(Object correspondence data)
-----

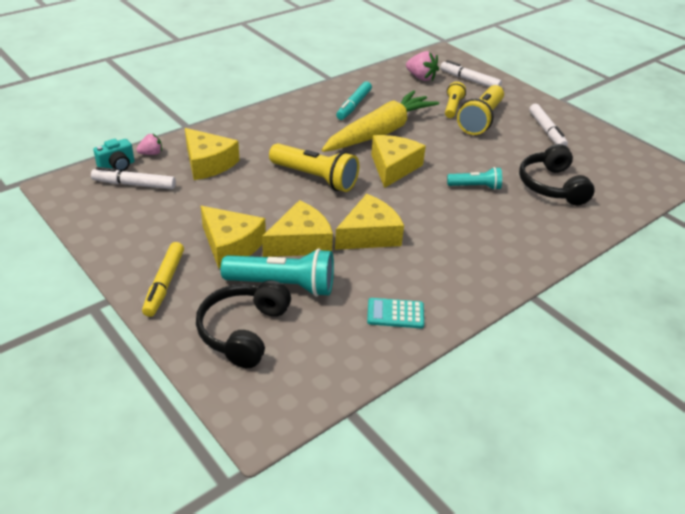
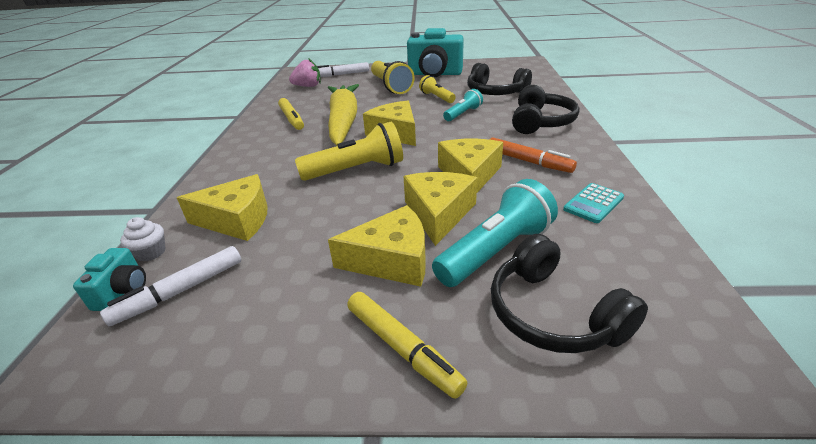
camera: 45 degrees left, 5 degrees down
pink strawberry [136,133,162,155] -> white cupcake [120,217,166,262]
turquoise marker [336,81,372,120] -> yellow marker [278,98,304,130]
yellow flashlight [445,82,466,118] -> yellow flashlight moved to [419,75,456,103]
white marker [529,104,568,146] -> turquoise camera [407,28,464,77]
none -> orange marker [489,137,577,173]
none -> black headphones [512,85,580,134]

-----

**TASK REQUIREMENTS**
Leaving out the pictures, print every record exactly as written.

**RESPONSE TO THE TASK**
camera: 45 degrees left, 5 degrees down
pink strawberry [136,133,162,155] -> white cupcake [120,217,166,262]
turquoise marker [336,81,372,120] -> yellow marker [278,98,304,130]
yellow flashlight [445,82,466,118] -> yellow flashlight moved to [419,75,456,103]
white marker [529,104,568,146] -> turquoise camera [407,28,464,77]
none -> orange marker [489,137,577,173]
none -> black headphones [512,85,580,134]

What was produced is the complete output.